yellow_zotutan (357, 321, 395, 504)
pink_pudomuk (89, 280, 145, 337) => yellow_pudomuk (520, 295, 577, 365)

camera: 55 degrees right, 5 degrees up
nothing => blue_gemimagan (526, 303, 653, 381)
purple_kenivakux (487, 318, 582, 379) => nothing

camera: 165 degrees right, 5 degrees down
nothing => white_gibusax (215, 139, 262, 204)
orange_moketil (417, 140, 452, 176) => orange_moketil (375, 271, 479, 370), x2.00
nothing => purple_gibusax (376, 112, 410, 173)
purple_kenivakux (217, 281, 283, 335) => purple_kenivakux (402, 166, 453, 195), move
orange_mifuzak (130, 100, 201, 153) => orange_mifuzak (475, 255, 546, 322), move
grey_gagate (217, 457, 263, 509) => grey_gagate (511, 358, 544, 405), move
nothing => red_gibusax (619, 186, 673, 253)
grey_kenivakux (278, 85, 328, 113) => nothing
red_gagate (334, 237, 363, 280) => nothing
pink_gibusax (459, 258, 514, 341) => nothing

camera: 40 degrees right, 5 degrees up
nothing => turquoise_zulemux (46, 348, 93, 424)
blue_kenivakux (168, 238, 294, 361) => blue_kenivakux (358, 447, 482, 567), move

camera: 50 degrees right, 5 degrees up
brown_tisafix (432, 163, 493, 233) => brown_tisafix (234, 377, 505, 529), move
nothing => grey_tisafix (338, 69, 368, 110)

· · ·

Print the records above exactly as written.

yellow_zotutan (357, 321, 395, 504)
pink_pudomuk (89, 280, 145, 337) => yellow_pudomuk (520, 295, 577, 365)

camera: 55 degrees right, 5 degrees up
nothing => blue_gemimagan (526, 303, 653, 381)
purple_kenivakux (487, 318, 582, 379) => nothing

camera: 165 degrees right, 5 degrees down
nothing => white_gibusax (215, 139, 262, 204)
orange_moketil (417, 140, 452, 176) => orange_moketil (375, 271, 479, 370), x2.00
nothing => purple_gibusax (376, 112, 410, 173)
purple_kenivakux (217, 281, 283, 335) => purple_kenivakux (402, 166, 453, 195), move
orange_mifuzak (130, 100, 201, 153) => orange_mifuzak (475, 255, 546, 322), move
grey_gagate (217, 457, 263, 509) => grey_gagate (511, 358, 544, 405), move
nothing => red_gibusax (619, 186, 673, 253)
grey_kenivakux (278, 85, 328, 113) => nothing
red_gagate (334, 237, 363, 280) => nothing
pink_gibusax (459, 258, 514, 341) => nothing

camera: 40 degrees right, 5 degrees up
nothing => turquoise_zulemux (46, 348, 93, 424)
blue_kenivakux (168, 238, 294, 361) => blue_kenivakux (358, 447, 482, 567), move

camera: 50 degrees right, 5 degrees up
brown_tisafix (432, 163, 493, 233) => brown_tisafix (234, 377, 505, 529), move
nothing => grey_tisafix (338, 69, 368, 110)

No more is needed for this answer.